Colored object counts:
============
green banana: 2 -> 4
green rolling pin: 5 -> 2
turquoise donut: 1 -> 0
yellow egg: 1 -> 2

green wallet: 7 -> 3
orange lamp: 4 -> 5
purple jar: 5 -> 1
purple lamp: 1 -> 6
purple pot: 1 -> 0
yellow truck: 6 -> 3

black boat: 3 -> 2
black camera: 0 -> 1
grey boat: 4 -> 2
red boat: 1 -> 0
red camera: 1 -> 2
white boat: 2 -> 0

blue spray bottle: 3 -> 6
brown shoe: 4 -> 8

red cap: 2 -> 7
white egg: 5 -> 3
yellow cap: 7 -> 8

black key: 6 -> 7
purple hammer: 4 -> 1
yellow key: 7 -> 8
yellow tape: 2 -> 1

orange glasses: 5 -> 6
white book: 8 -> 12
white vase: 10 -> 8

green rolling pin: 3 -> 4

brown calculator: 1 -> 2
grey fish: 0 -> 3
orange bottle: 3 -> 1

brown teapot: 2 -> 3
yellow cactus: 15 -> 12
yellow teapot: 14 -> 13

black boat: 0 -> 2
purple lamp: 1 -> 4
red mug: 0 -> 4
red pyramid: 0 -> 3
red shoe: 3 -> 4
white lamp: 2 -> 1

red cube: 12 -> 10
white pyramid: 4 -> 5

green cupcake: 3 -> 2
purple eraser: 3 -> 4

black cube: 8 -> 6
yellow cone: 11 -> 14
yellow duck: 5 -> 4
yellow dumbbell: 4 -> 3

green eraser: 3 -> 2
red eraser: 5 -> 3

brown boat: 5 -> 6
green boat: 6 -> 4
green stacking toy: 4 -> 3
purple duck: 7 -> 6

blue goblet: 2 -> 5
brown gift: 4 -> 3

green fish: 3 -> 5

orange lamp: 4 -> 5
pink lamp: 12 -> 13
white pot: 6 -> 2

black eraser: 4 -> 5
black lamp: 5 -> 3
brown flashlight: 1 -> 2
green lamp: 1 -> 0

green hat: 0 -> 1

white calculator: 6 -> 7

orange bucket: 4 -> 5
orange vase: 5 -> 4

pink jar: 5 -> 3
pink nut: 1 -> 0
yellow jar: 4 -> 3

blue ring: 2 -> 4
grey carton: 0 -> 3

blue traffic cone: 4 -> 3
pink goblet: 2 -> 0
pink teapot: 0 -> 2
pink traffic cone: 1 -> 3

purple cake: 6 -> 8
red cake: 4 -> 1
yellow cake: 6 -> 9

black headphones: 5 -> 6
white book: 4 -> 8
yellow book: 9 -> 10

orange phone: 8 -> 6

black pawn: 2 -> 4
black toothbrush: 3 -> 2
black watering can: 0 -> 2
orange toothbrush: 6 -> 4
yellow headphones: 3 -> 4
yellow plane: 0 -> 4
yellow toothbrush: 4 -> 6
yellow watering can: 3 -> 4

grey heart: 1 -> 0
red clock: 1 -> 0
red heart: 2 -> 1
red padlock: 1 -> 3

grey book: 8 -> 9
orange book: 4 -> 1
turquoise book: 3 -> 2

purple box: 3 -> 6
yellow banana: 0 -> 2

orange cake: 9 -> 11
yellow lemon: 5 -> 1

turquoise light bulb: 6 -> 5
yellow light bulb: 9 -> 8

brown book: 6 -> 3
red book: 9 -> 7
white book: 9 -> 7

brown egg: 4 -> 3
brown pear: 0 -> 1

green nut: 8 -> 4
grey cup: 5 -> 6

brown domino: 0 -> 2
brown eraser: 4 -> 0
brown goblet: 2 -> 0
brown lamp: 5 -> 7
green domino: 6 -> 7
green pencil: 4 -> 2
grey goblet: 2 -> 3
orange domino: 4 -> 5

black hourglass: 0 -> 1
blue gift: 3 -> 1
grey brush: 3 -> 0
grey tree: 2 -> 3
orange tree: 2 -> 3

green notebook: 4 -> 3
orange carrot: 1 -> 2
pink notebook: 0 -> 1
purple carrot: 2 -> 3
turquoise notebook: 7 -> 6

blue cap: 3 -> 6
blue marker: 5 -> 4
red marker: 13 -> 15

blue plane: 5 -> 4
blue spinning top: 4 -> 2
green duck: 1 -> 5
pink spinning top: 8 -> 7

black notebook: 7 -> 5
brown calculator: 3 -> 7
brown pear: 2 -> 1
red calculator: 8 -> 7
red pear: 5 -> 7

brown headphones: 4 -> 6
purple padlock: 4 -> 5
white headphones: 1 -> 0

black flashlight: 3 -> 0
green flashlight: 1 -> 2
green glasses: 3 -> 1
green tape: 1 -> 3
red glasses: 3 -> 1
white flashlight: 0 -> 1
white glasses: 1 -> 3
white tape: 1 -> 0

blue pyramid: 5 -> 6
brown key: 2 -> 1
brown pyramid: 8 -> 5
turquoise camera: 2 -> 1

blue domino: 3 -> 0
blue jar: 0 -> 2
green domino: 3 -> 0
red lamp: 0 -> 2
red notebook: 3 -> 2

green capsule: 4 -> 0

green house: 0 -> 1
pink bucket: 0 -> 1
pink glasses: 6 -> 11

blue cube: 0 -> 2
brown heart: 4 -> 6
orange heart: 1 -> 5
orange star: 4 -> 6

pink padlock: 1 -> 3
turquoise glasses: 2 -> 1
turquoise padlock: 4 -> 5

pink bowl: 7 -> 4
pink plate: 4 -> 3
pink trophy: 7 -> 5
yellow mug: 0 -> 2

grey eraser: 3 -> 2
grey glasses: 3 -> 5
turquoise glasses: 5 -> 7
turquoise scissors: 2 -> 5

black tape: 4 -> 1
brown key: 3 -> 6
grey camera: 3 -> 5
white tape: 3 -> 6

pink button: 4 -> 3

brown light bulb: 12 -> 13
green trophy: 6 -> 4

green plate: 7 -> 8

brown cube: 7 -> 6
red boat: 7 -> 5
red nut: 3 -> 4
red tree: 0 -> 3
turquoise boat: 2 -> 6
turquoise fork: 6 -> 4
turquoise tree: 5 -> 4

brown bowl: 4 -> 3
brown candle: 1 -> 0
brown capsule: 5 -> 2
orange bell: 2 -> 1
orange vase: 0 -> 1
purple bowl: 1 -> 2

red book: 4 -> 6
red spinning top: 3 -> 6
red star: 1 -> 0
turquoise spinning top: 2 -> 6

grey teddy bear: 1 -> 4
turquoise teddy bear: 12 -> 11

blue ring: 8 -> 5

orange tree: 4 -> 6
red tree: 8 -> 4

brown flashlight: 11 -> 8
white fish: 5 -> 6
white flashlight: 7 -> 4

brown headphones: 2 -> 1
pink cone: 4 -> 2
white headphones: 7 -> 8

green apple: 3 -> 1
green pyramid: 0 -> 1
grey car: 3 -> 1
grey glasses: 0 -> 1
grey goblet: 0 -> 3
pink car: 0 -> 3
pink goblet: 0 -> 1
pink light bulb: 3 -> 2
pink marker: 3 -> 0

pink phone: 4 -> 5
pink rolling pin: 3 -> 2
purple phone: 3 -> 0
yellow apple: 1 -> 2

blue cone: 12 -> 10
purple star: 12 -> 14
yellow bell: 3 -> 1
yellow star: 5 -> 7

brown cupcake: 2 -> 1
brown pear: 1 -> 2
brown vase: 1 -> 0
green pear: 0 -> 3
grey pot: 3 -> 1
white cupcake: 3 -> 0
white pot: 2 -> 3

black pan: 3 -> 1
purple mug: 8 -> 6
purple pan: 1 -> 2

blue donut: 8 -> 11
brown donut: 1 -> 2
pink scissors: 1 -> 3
============
**Task to carry out**
Would you transcribe every entry exactly?

**Response to this task**
green banana: 2 -> 4
green rolling pin: 5 -> 2
turquoise donut: 1 -> 0
yellow egg: 1 -> 2

green wallet: 7 -> 3
orange lamp: 4 -> 5
purple jar: 5 -> 1
purple lamp: 1 -> 6
purple pot: 1 -> 0
yellow truck: 6 -> 3

black boat: 3 -> 2
black camera: 0 -> 1
grey boat: 4 -> 2
red boat: 1 -> 0
red camera: 1 -> 2
white boat: 2 -> 0

blue spray bottle: 3 -> 6
brown shoe: 4 -> 8

red cap: 2 -> 7
white egg: 5 -> 3
yellow cap: 7 -> 8

black key: 6 -> 7
purple hammer: 4 -> 1
yellow key: 7 -> 8
yellow tape: 2 -> 1

orange glasses: 5 -> 6
white book: 8 -> 12
white vase: 10 -> 8

green rolling pin: 3 -> 4

brown calculator: 1 -> 2
grey fish: 0 -> 3
orange bottle: 3 -> 1

brown teapot: 2 -> 3
yellow cactus: 15 -> 12
yellow teapot: 14 -> 13

black boat: 0 -> 2
purple lamp: 1 -> 4
red mug: 0 -> 4
red pyramid: 0 -> 3
red shoe: 3 -> 4
white lamp: 2 -> 1

red cube: 12 -> 10
white pyramid: 4 -> 5

green cupcake: 3 -> 2
purple eraser: 3 -> 4

black cube: 8 -> 6
yellow cone: 11 -> 14
yellow duck: 5 -> 4
yellow dumbbell: 4 -> 3

green eraser: 3 -> 2
red eraser: 5 -> 3

brown boat: 5 -> 6
green boat: 6 -> 4
green stacking toy: 4 -> 3
purple duck: 7 -> 6

blue goblet: 2 -> 5
brown gift: 4 -> 3

green fish: 3 -> 5

orange lamp: 4 -> 5
pink lamp: 12 -> 13
white pot: 6 -> 2

black eraser: 4 -> 5
black lamp: 5 -> 3
brown flashlight: 1 -> 2
green lamp: 1 -> 0

green hat: 0 -> 1

white calculator: 6 -> 7

orange bucket: 4 -> 5
orange vase: 5 -> 4

pink jar: 5 -> 3
pink nut: 1 -> 0
yellow jar: 4 -> 3

blue ring: 2 -> 4
grey carton: 0 -> 3

blue traffic cone: 4 -> 3
pink goblet: 2 -> 0
pink teapot: 0 -> 2
pink traffic cone: 1 -> 3

purple cake: 6 -> 8
red cake: 4 -> 1
yellow cake: 6 -> 9

black headphones: 5 -> 6
white book: 4 -> 8
yellow book: 9 -> 10

orange phone: 8 -> 6

black pawn: 2 -> 4
black toothbrush: 3 -> 2
black watering can: 0 -> 2
orange toothbrush: 6 -> 4
yellow headphones: 3 -> 4
yellow plane: 0 -> 4
yellow toothbrush: 4 -> 6
yellow watering can: 3 -> 4

grey heart: 1 -> 0
red clock: 1 -> 0
red heart: 2 -> 1
red padlock: 1 -> 3

grey book: 8 -> 9
orange book: 4 -> 1
turquoise book: 3 -> 2

purple box: 3 -> 6
yellow banana: 0 -> 2

orange cake: 9 -> 11
yellow lemon: 5 -> 1

turquoise light bulb: 6 -> 5
yellow light bulb: 9 -> 8

brown book: 6 -> 3
red book: 9 -> 7
white book: 9 -> 7

brown egg: 4 -> 3
brown pear: 0 -> 1

green nut: 8 -> 4
grey cup: 5 -> 6

brown domino: 0 -> 2
brown eraser: 4 -> 0
brown goblet: 2 -> 0
brown lamp: 5 -> 7
green domino: 6 -> 7
green pencil: 4 -> 2
grey goblet: 2 -> 3
orange domino: 4 -> 5

black hourglass: 0 -> 1
blue gift: 3 -> 1
grey brush: 3 -> 0
grey tree: 2 -> 3
orange tree: 2 -> 3

green notebook: 4 -> 3
orange carrot: 1 -> 2
pink notebook: 0 -> 1
purple carrot: 2 -> 3
turquoise notebook: 7 -> 6

blue cap: 3 -> 6
blue marker: 5 -> 4
red marker: 13 -> 15

blue plane: 5 -> 4
blue spinning top: 4 -> 2
green duck: 1 -> 5
pink spinning top: 8 -> 7

black notebook: 7 -> 5
brown calculator: 3 -> 7
brown pear: 2 -> 1
red calculator: 8 -> 7
red pear: 5 -> 7

brown headphones: 4 -> 6
purple padlock: 4 -> 5
white headphones: 1 -> 0

black flashlight: 3 -> 0
green flashlight: 1 -> 2
green glasses: 3 -> 1
green tape: 1 -> 3
red glasses: 3 -> 1
white flashlight: 0 -> 1
white glasses: 1 -> 3
white tape: 1 -> 0

blue pyramid: 5 -> 6
brown key: 2 -> 1
brown pyramid: 8 -> 5
turquoise camera: 2 -> 1

blue domino: 3 -> 0
blue jar: 0 -> 2
green domino: 3 -> 0
red lamp: 0 -> 2
red notebook: 3 -> 2

green capsule: 4 -> 0

green house: 0 -> 1
pink bucket: 0 -> 1
pink glasses: 6 -> 11

blue cube: 0 -> 2
brown heart: 4 -> 6
orange heart: 1 -> 5
orange star: 4 -> 6

pink padlock: 1 -> 3
turquoise glasses: 2 -> 1
turquoise padlock: 4 -> 5

pink bowl: 7 -> 4
pink plate: 4 -> 3
pink trophy: 7 -> 5
yellow mug: 0 -> 2

grey eraser: 3 -> 2
grey glasses: 3 -> 5
turquoise glasses: 5 -> 7
turquoise scissors: 2 -> 5

black tape: 4 -> 1
brown key: 3 -> 6
grey camera: 3 -> 5
white tape: 3 -> 6

pink button: 4 -> 3

brown light bulb: 12 -> 13
green trophy: 6 -> 4

green plate: 7 -> 8

brown cube: 7 -> 6
red boat: 7 -> 5
red nut: 3 -> 4
red tree: 0 -> 3
turquoise boat: 2 -> 6
turquoise fork: 6 -> 4
turquoise tree: 5 -> 4

brown bowl: 4 -> 3
brown candle: 1 -> 0
brown capsule: 5 -> 2
orange bell: 2 -> 1
orange vase: 0 -> 1
purple bowl: 1 -> 2

red book: 4 -> 6
red spinning top: 3 -> 6
red star: 1 -> 0
turquoise spinning top: 2 -> 6

grey teddy bear: 1 -> 4
turquoise teddy bear: 12 -> 11

blue ring: 8 -> 5

orange tree: 4 -> 6
red tree: 8 -> 4

brown flashlight: 11 -> 8
white fish: 5 -> 6
white flashlight: 7 -> 4

brown headphones: 2 -> 1
pink cone: 4 -> 2
white headphones: 7 -> 8

green apple: 3 -> 1
green pyramid: 0 -> 1
grey car: 3 -> 1
grey glasses: 0 -> 1
grey goblet: 0 -> 3
pink car: 0 -> 3
pink goblet: 0 -> 1
pink light bulb: 3 -> 2
pink marker: 3 -> 0

pink phone: 4 -> 5
pink rolling pin: 3 -> 2
purple phone: 3 -> 0
yellow apple: 1 -> 2

blue cone: 12 -> 10
purple star: 12 -> 14
yellow bell: 3 -> 1
yellow star: 5 -> 7

brown cupcake: 2 -> 1
brown pear: 1 -> 2
brown vase: 1 -> 0
green pear: 0 -> 3
grey pot: 3 -> 1
white cupcake: 3 -> 0
white pot: 2 -> 3

black pan: 3 -> 1
purple mug: 8 -> 6
purple pan: 1 -> 2

blue donut: 8 -> 11
brown donut: 1 -> 2
pink scissors: 1 -> 3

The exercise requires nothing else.